For the listing below, print exactly the lines from the line with "U5 pin CV: N_40 -> N_13" to the line with "U11: NE555 -> LM555", both included, and nothing beyond them.

◆ Records to process:
━━━━━━━━━━
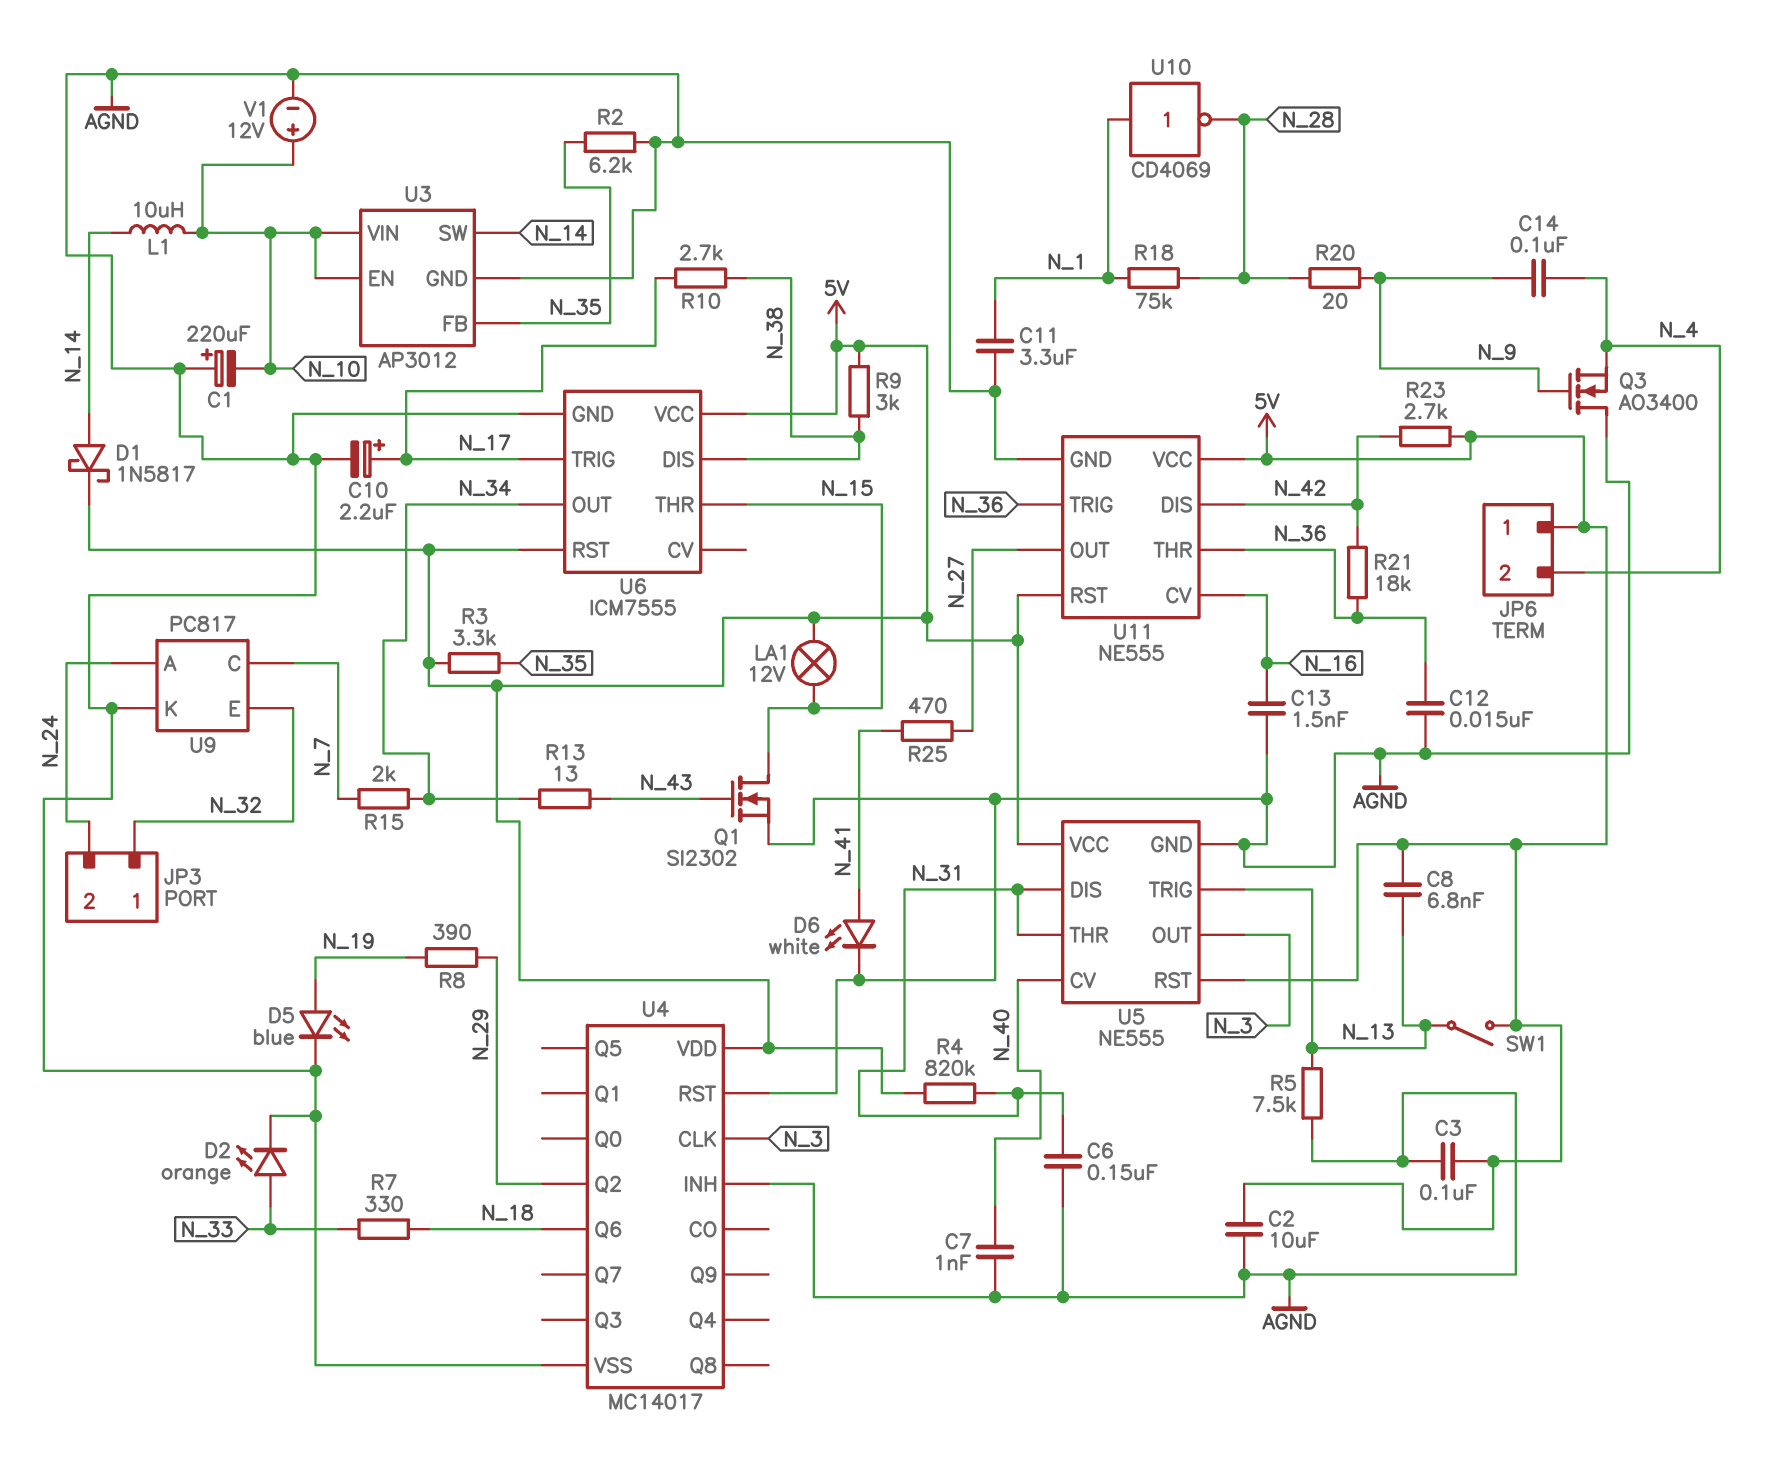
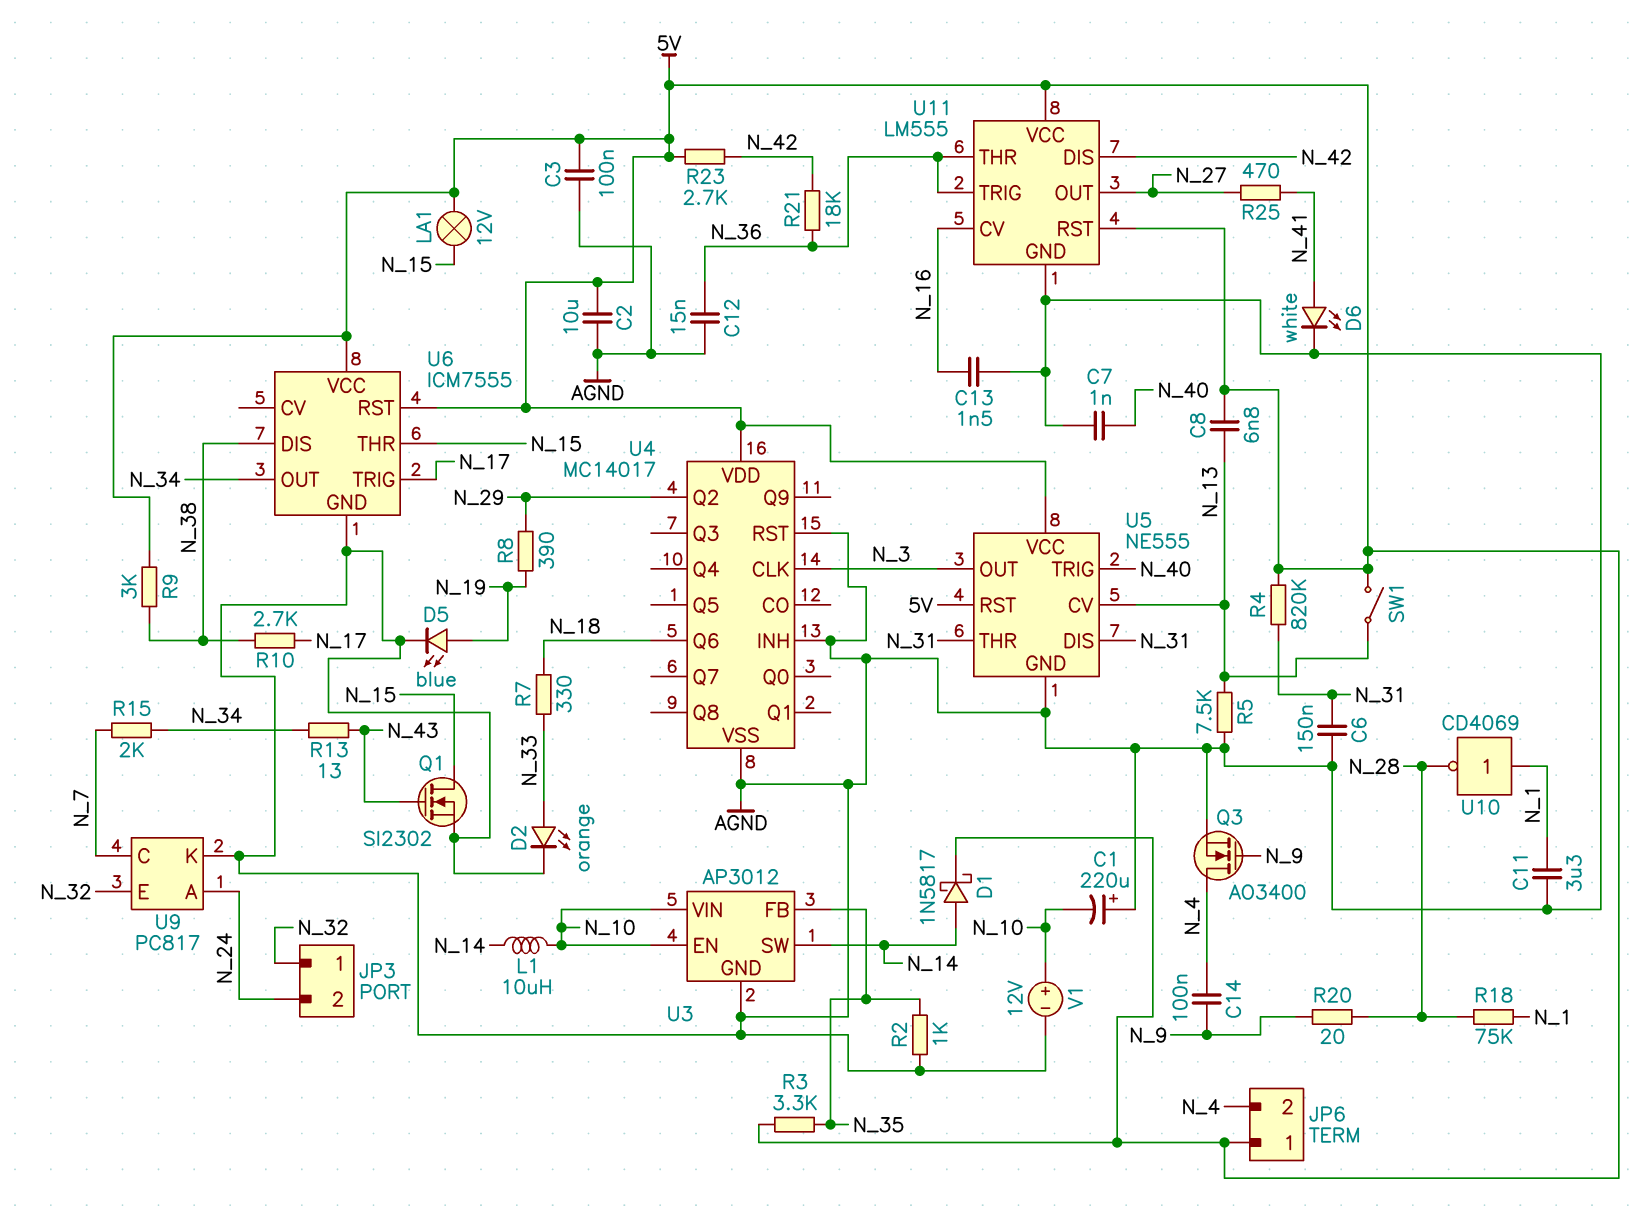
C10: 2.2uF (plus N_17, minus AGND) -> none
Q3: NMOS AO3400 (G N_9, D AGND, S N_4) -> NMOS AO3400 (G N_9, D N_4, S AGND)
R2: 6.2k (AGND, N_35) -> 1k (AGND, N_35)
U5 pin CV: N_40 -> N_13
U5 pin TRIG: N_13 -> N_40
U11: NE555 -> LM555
━━━━━━━━━━
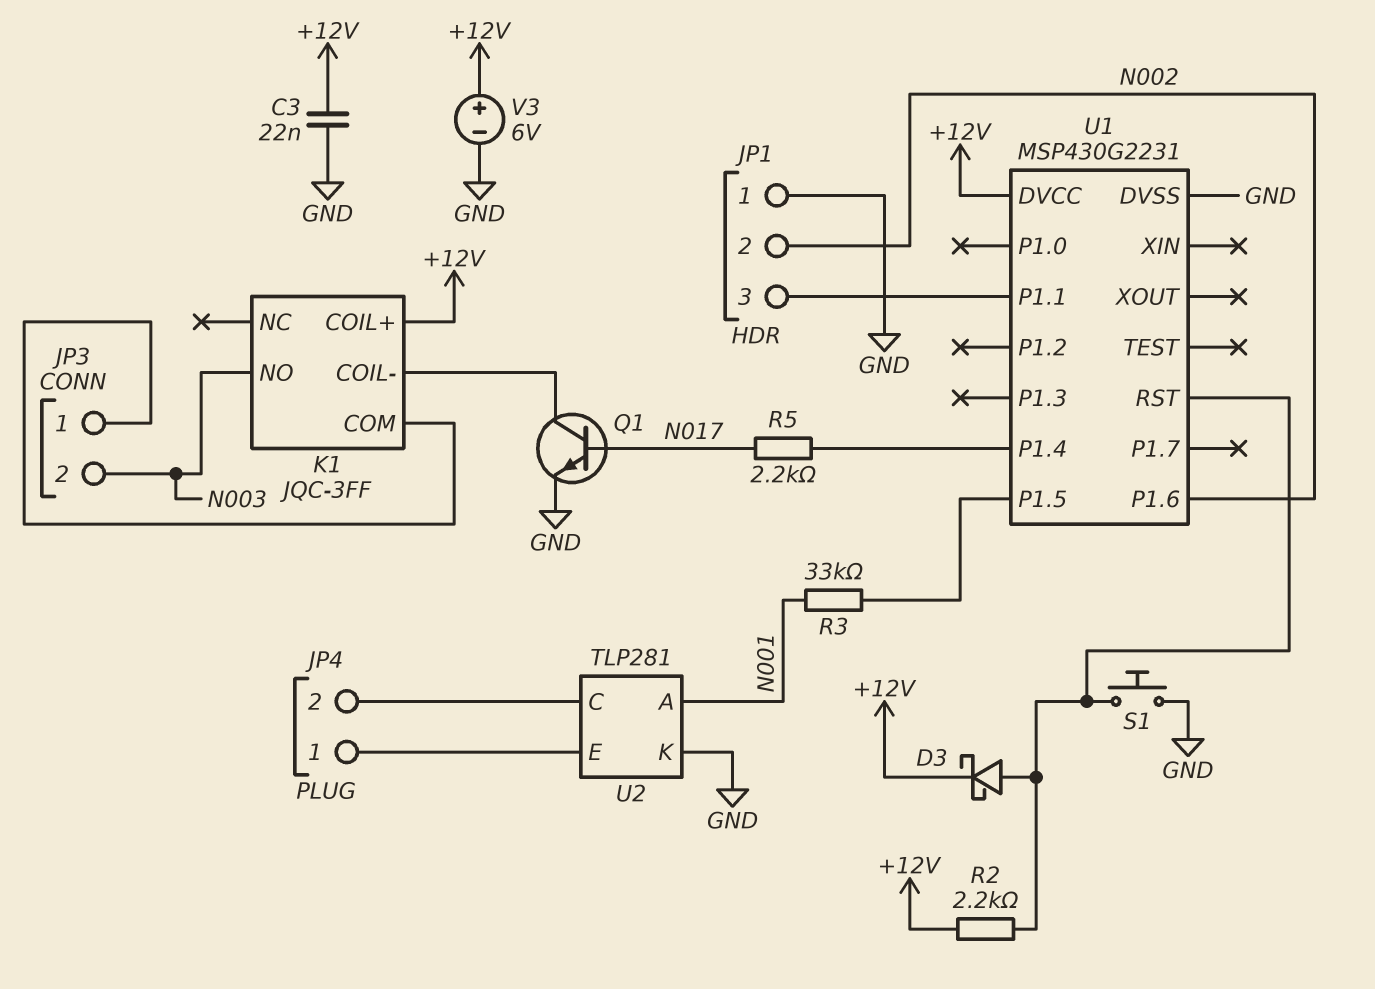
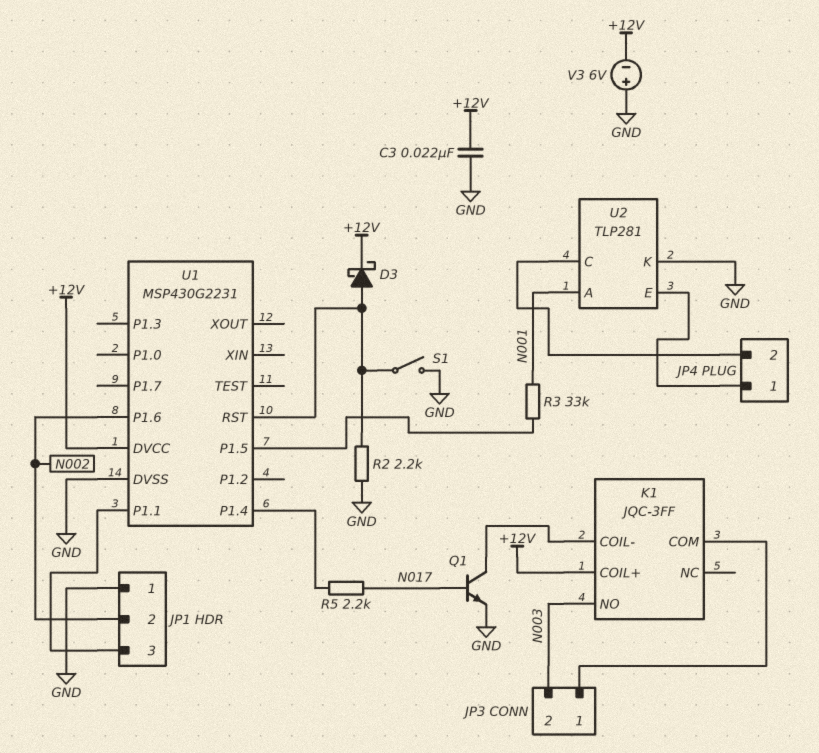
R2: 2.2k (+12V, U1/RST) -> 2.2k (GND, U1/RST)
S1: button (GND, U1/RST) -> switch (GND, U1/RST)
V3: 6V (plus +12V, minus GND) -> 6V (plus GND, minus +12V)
━━━━━━━━━━
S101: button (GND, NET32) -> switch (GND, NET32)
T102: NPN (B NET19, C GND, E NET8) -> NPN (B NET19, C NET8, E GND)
━━━━━━━━━━
◆ Reply:
U5 pin CV: N_40 -> N_13
U5 pin TRIG: N_13 -> N_40
U11: NE555 -> LM555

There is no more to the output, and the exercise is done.